> [Exercise requirements]
Search the entries for the word "triangle" and copy each line that has it.

> [Data section]

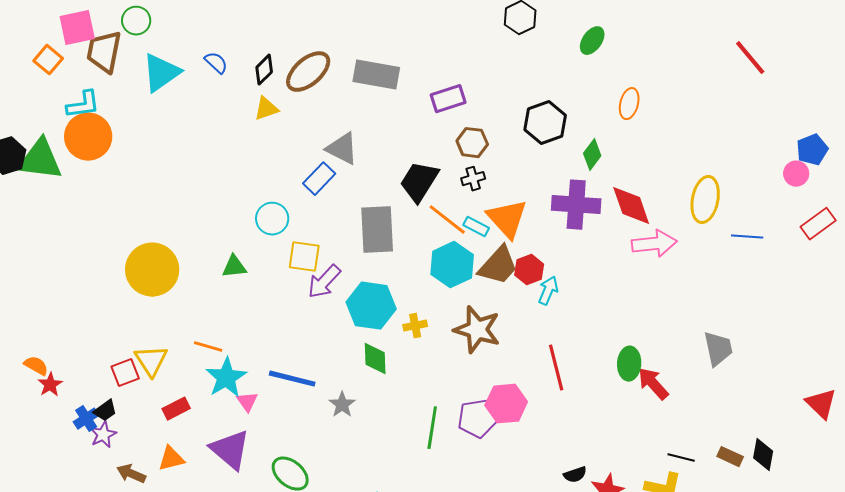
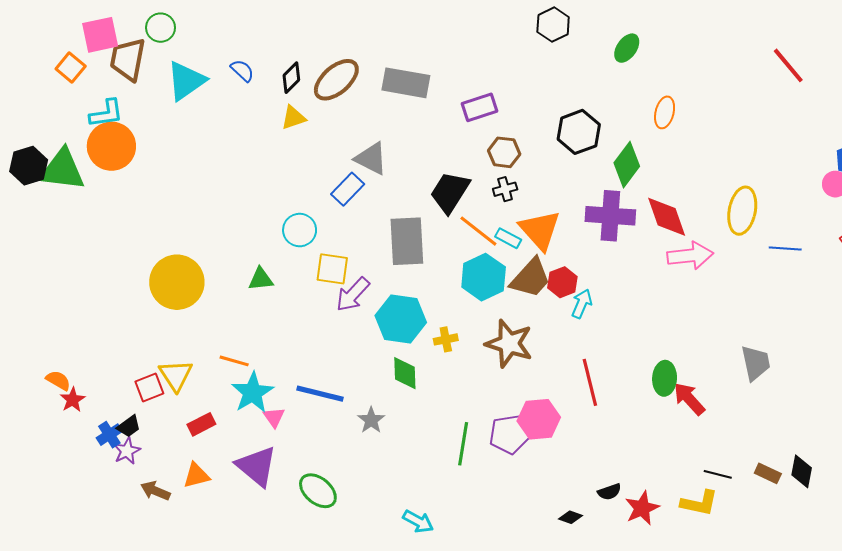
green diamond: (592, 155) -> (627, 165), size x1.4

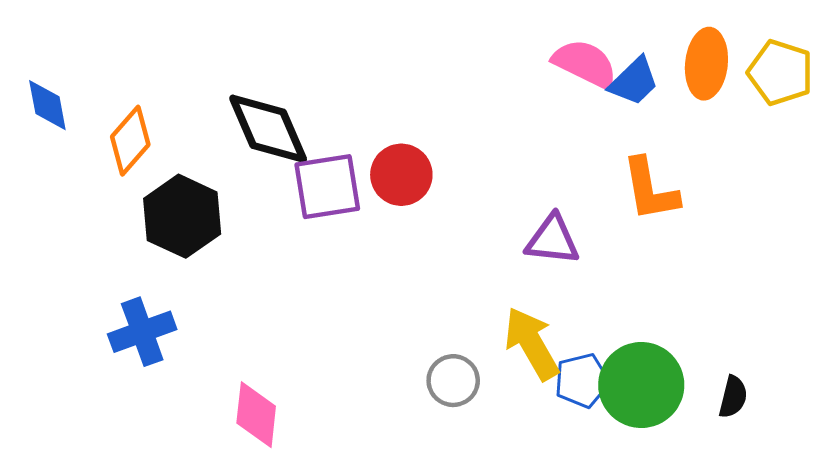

* * *

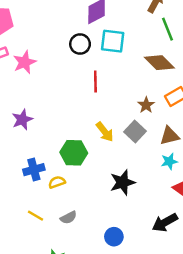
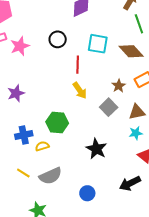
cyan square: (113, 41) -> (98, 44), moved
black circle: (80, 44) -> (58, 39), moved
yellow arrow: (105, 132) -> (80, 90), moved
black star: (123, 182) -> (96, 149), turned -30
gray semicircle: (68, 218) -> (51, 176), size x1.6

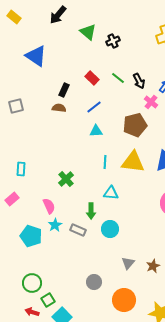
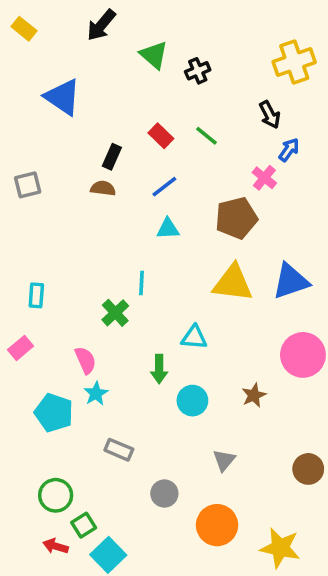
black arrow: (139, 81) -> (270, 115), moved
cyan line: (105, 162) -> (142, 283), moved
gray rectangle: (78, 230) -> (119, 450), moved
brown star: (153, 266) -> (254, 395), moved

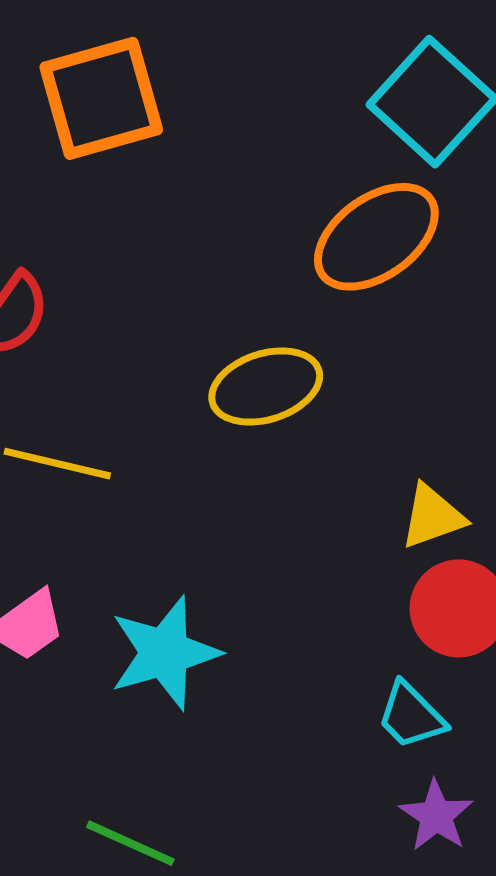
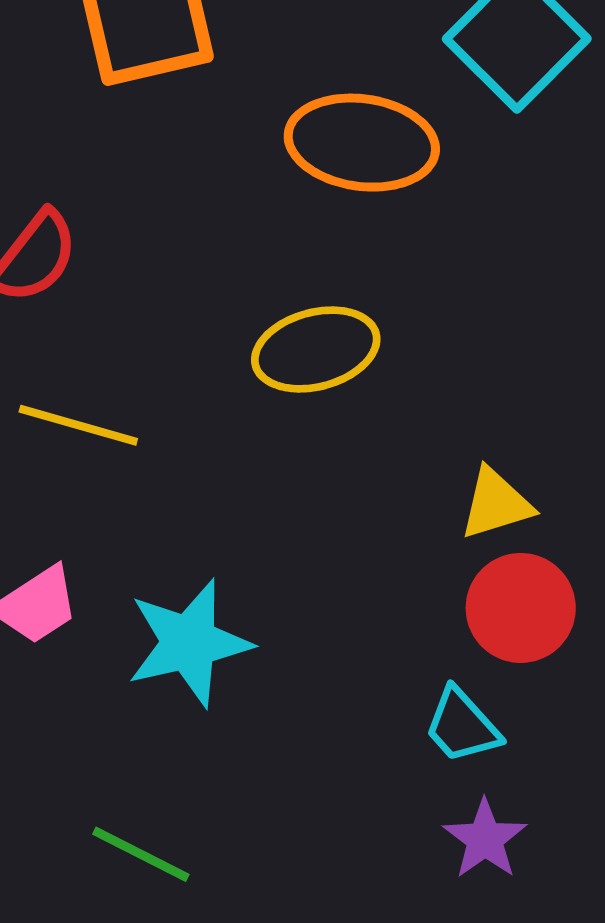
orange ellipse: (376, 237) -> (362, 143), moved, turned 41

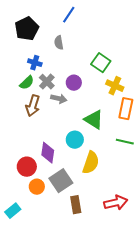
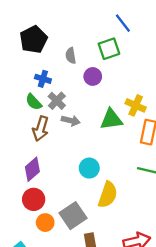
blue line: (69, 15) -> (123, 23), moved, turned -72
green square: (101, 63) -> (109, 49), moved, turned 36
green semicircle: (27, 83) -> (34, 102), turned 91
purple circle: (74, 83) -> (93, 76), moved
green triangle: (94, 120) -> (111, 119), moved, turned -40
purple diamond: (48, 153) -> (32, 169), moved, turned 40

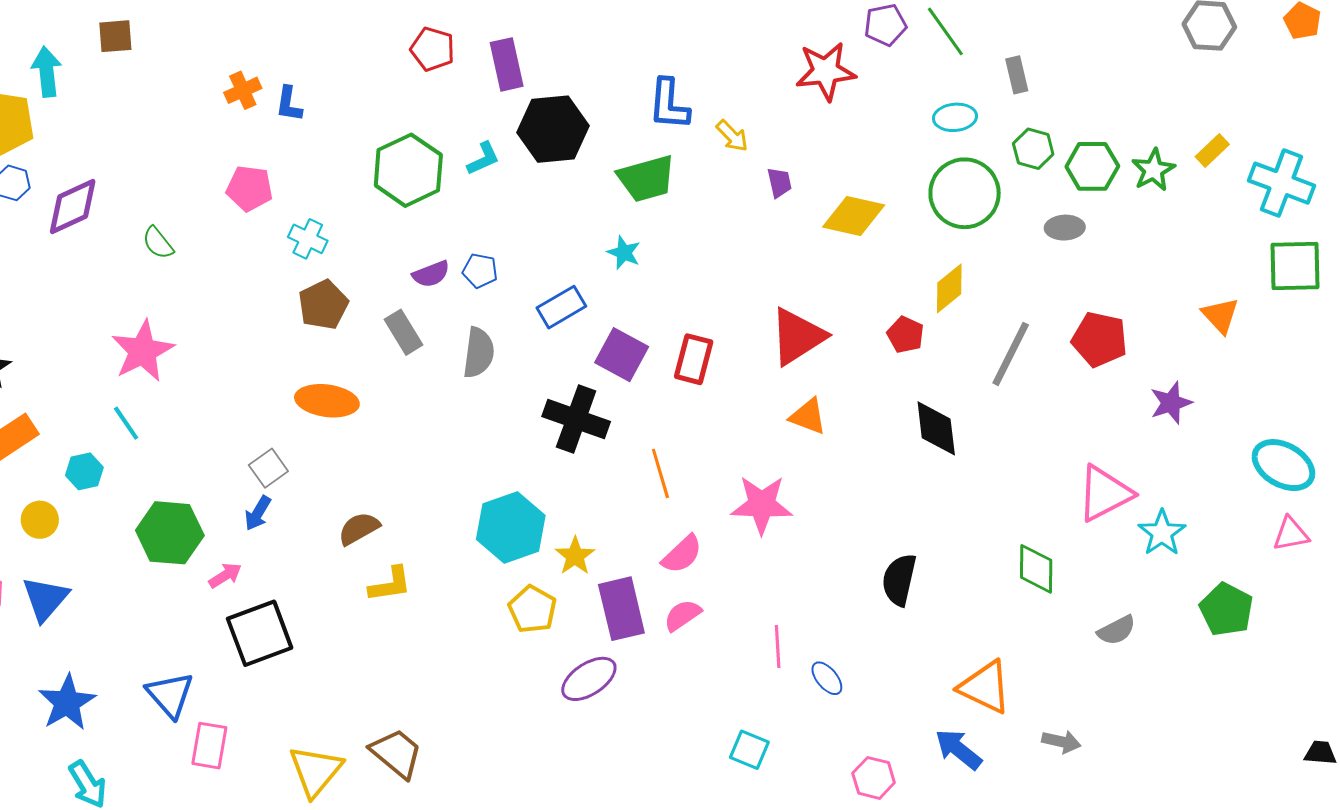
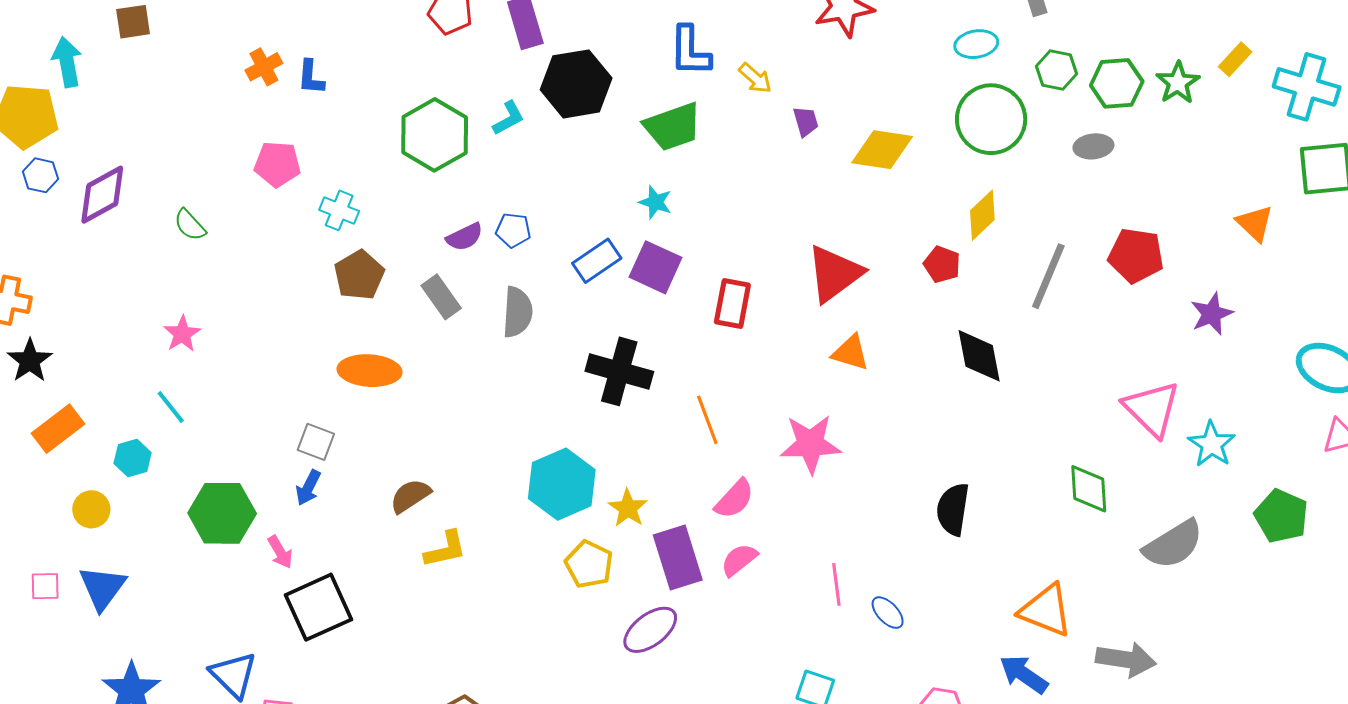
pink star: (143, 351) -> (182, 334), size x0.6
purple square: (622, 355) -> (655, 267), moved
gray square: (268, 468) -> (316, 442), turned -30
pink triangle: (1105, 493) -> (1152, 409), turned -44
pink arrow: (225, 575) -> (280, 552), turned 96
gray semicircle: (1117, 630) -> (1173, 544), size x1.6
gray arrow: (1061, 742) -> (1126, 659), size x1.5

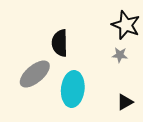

* * *

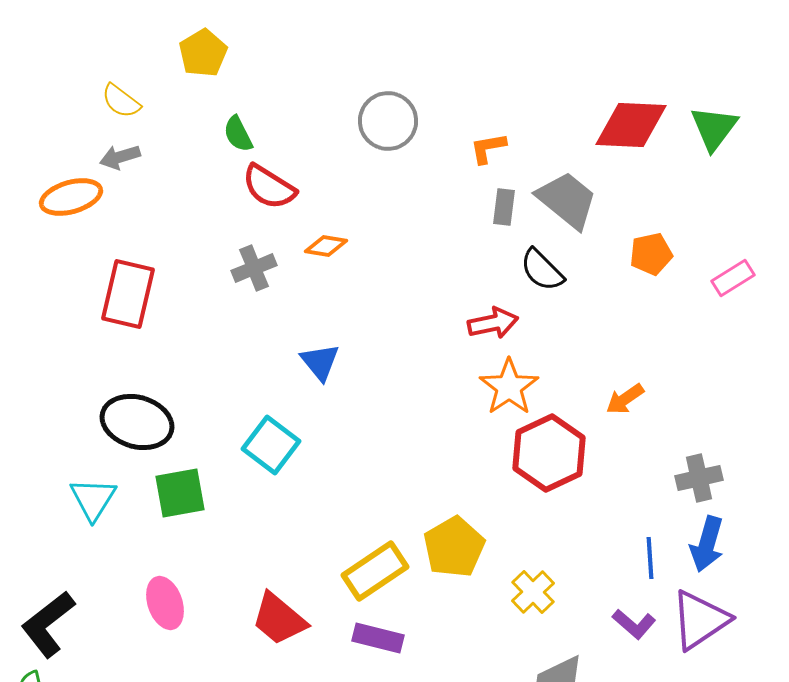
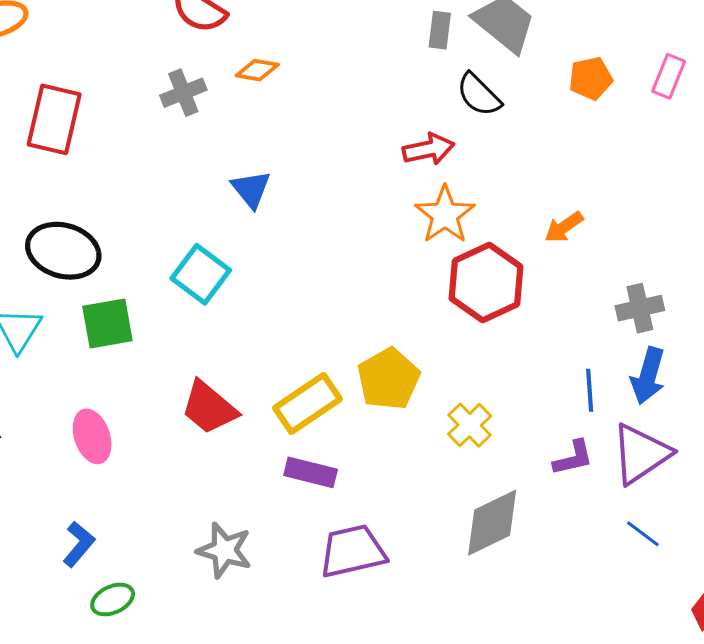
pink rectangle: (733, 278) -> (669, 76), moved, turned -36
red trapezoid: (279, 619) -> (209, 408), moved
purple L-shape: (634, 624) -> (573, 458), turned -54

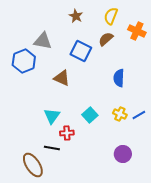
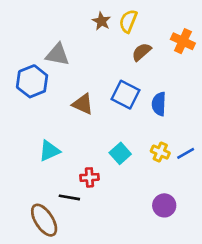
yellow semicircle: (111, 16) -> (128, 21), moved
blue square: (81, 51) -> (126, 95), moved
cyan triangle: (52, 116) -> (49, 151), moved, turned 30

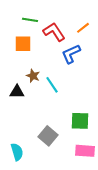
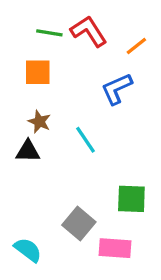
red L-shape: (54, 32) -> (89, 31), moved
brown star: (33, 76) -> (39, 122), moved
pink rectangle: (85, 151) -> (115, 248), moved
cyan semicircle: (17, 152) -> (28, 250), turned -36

> [Output for this exercise]
green triangle: (94, 120) -> (111, 119), moved, turned -40
pink triangle: (1105, 493) -> (1152, 409), turned -44
cyan triangle: (52, 116) -> (49, 151), moved, turned 30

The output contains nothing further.